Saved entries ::
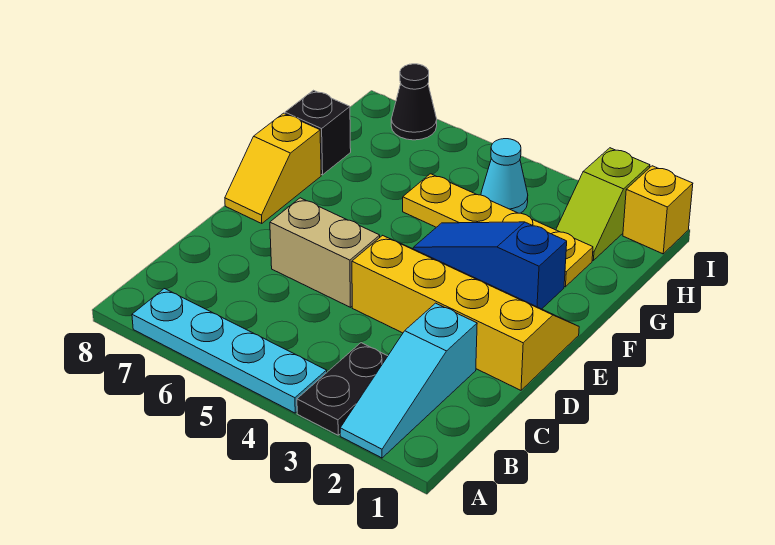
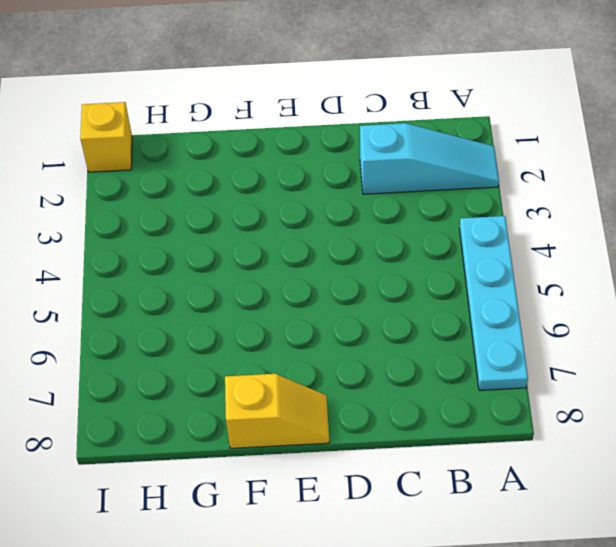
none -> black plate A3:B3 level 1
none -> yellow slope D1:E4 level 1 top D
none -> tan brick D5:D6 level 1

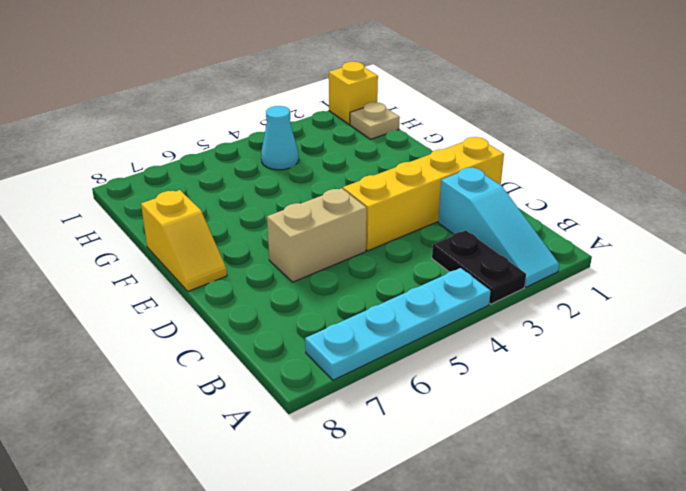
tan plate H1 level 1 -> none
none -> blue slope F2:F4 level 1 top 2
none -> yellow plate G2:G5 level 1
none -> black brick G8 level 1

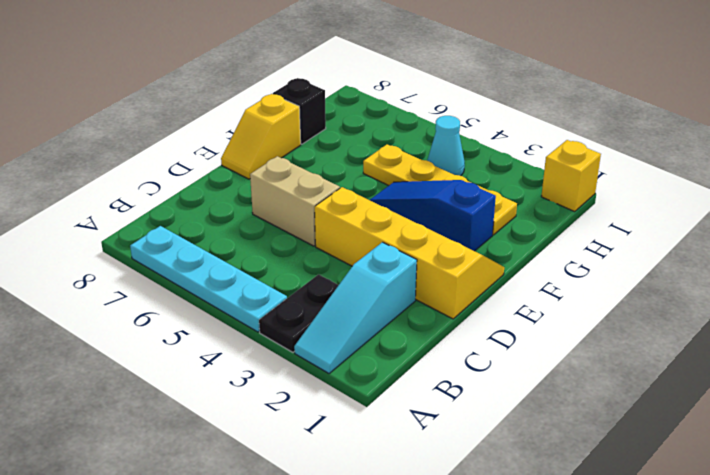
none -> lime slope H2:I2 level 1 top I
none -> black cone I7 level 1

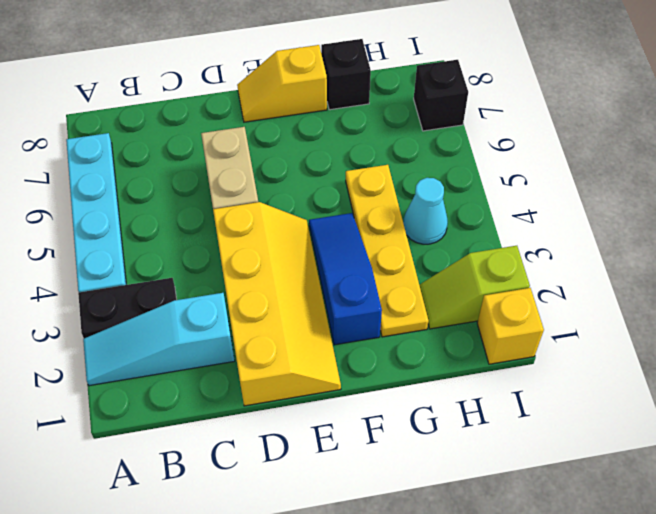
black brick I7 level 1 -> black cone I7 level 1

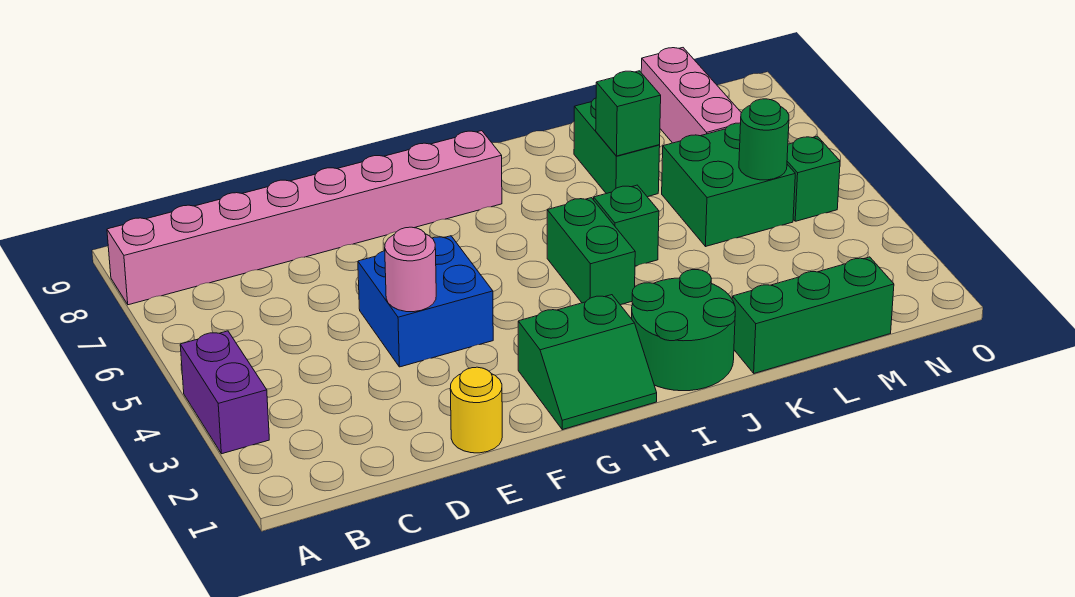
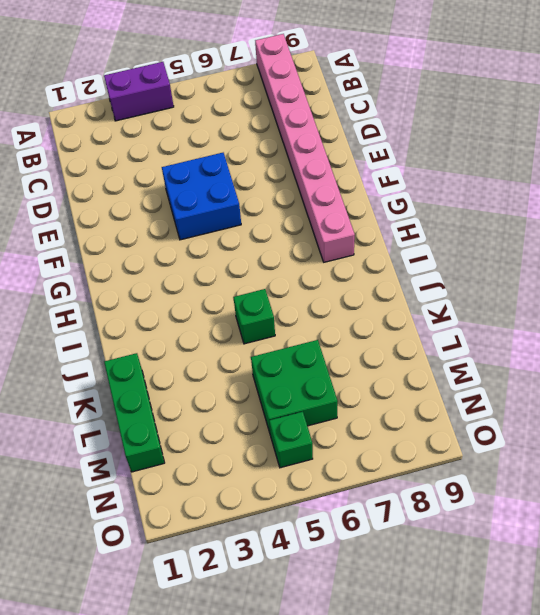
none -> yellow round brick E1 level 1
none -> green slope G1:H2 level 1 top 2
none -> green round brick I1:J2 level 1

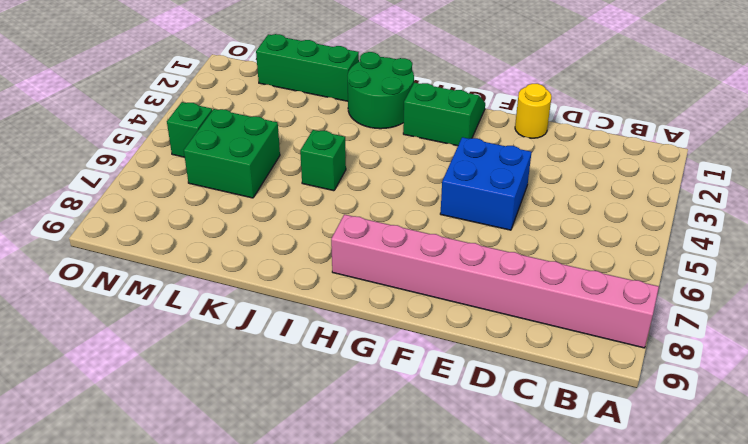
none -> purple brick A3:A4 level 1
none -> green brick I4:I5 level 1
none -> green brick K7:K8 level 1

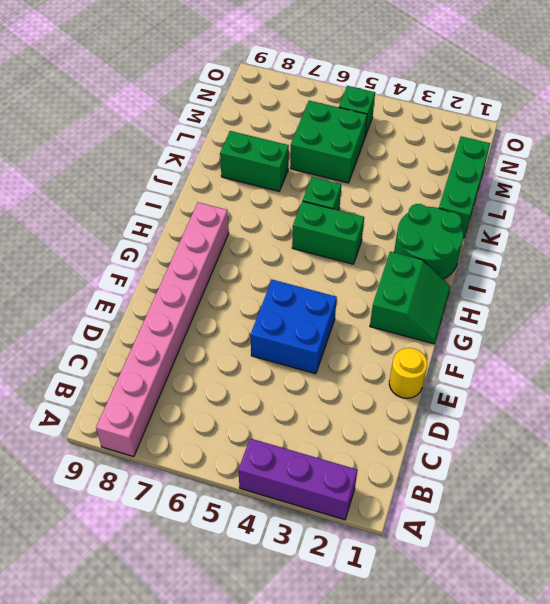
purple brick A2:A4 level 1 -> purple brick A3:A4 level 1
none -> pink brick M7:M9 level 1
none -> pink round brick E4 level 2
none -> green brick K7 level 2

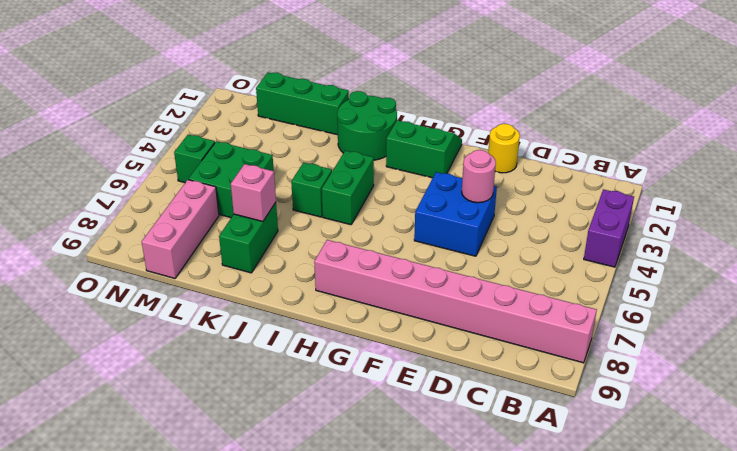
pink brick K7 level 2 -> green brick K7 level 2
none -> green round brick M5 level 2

INSTRUCTIONS FOR THE TASK :: Copy whichever lines of the records above contain the word "plate".

TASK RESPONSE ::
none -> black plate A3:B3 level 1
tan plate H1 level 1 -> none
none -> yellow plate G2:G5 level 1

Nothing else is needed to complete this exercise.